> [Goal of the exercise]: Copy every record below exactly as written, but leave out the pictures.

> [Data entries]:
########################################

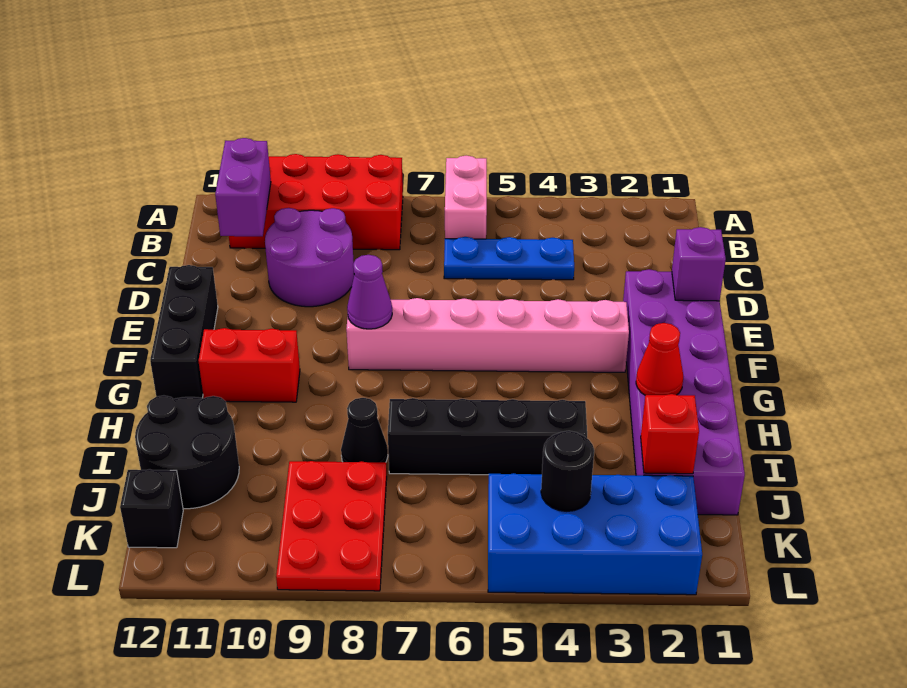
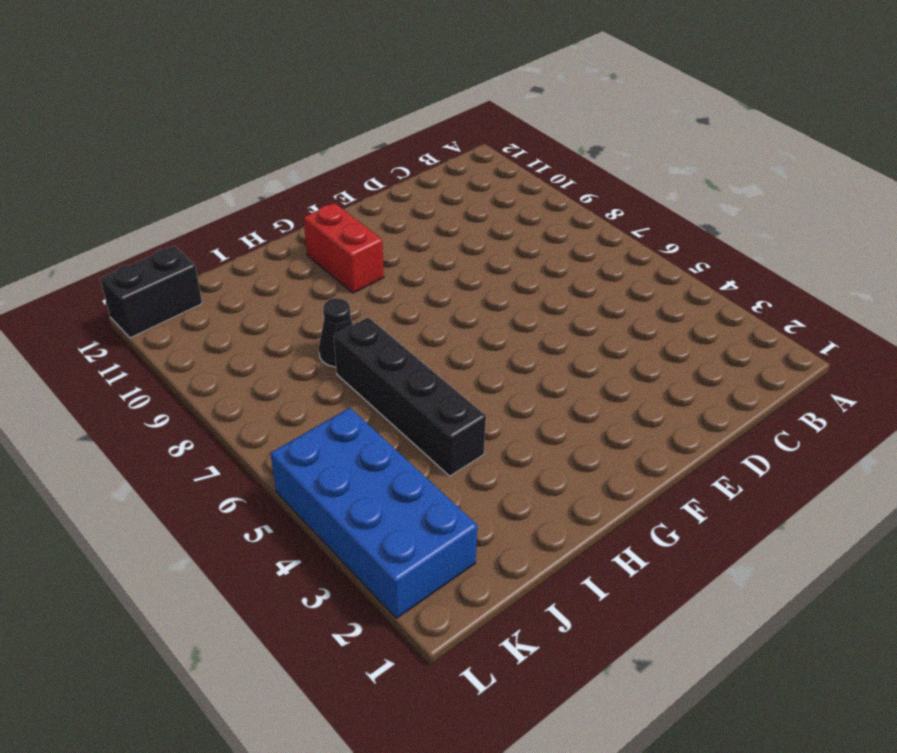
black brick K12:L12 level 1 -> black brick K12 level 1
none -> pink brick A6:B6 level 1
none -> red brick A8:B11 level 1
none -> blue plate C4:C6 level 1

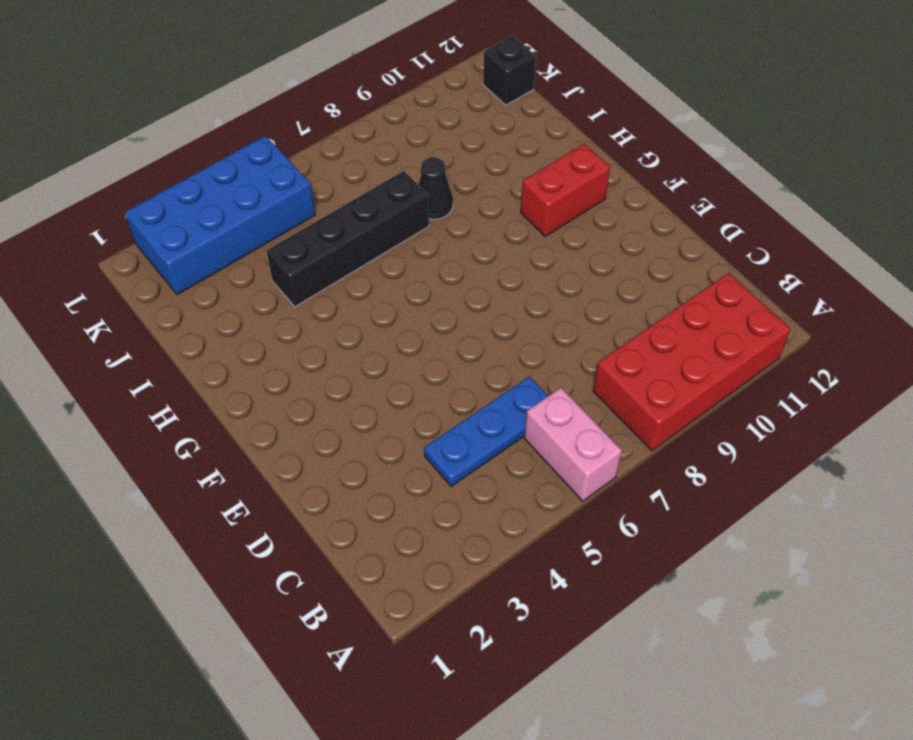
none -> purple round brick C9:D10 level 1
none -> purple brick E1:J2 level 1
none -> black brick E12:G12 level 1

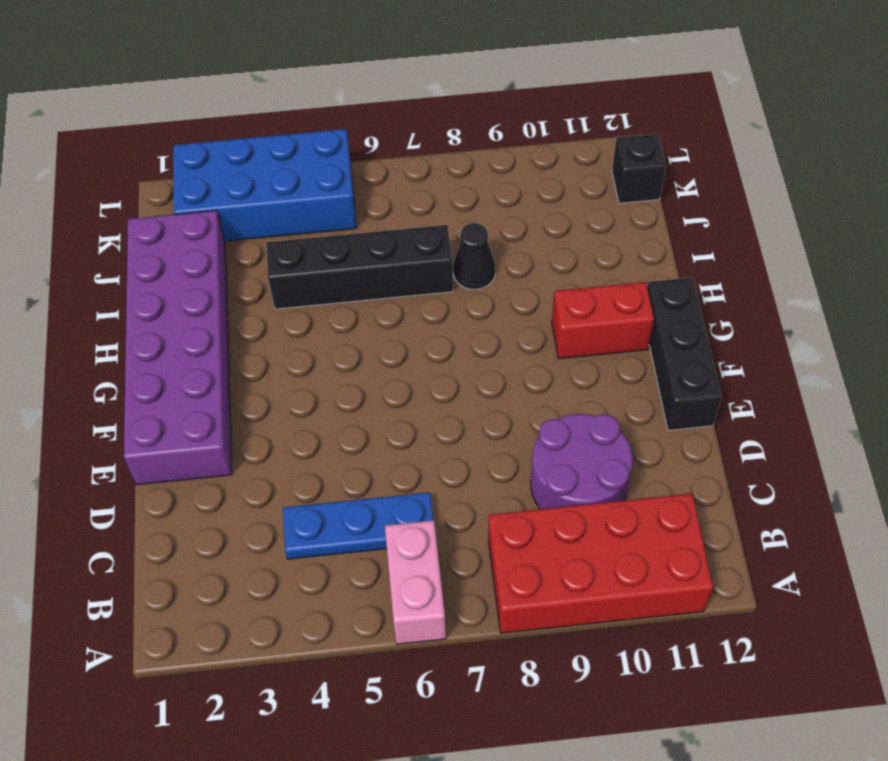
none -> pink brick F3:F8 level 1
none -> black round brick I11:J12 level 1
none -> red plate J8:L9 level 1

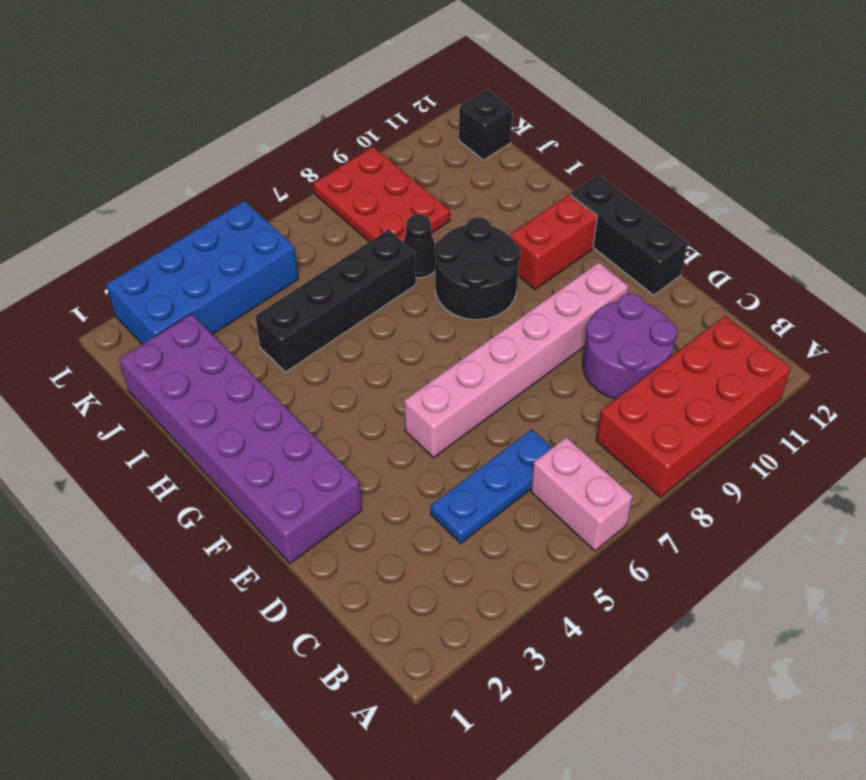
pink brick E5:E10 level 1 -> pink brick F3:F8 level 1
black round brick G8:H9 level 1 -> black round brick I11:J12 level 1
none -> purple brick B11:C11 level 2
none -> purple brick E1 level 2
none -> purple cone F8 level 2

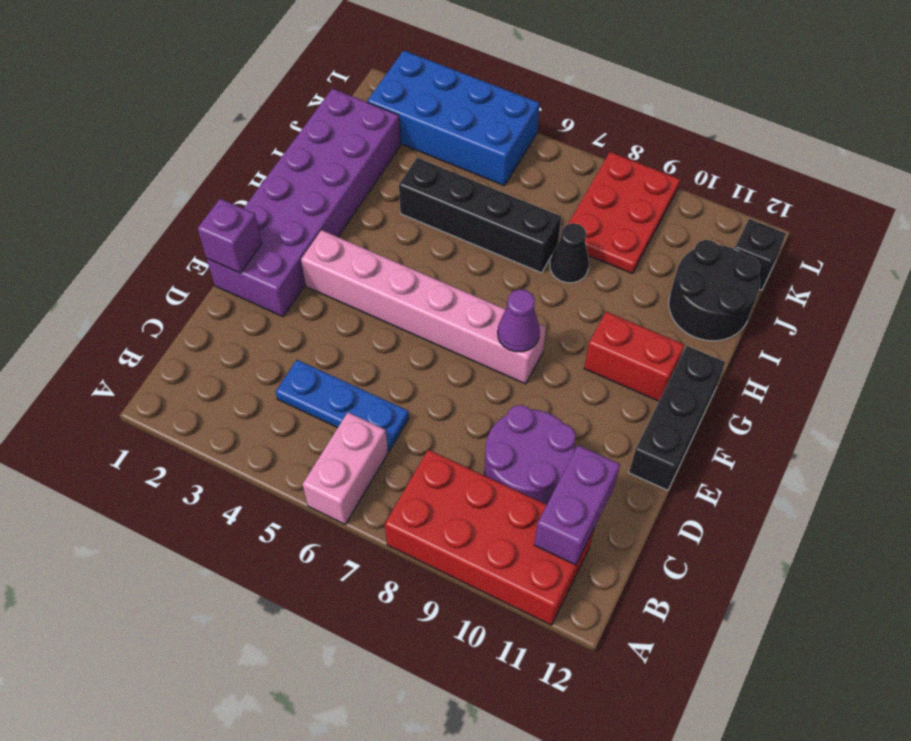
none -> red cone H2 level 2
none -> red brick J2 level 2
none -> black round brick K4 level 2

########################################

> [Solution to this problem]:
black brick K12:L12 level 1 -> black brick K12 level 1
none -> pink brick A6:B6 level 1
none -> red brick A8:B11 level 1
none -> blue plate C4:C6 level 1

none -> purple round brick C9:D10 level 1
none -> purple brick E1:J2 level 1
none -> black brick E12:G12 level 1

none -> pink brick F3:F8 level 1
none -> black round brick I11:J12 level 1
none -> red plate J8:L9 level 1

pink brick E5:E10 level 1 -> pink brick F3:F8 level 1
black round brick G8:H9 level 1 -> black round brick I11:J12 level 1
none -> purple brick B11:C11 level 2
none -> purple brick E1 level 2
none -> purple cone F8 level 2

none -> red cone H2 level 2
none -> red brick J2 level 2
none -> black round brick K4 level 2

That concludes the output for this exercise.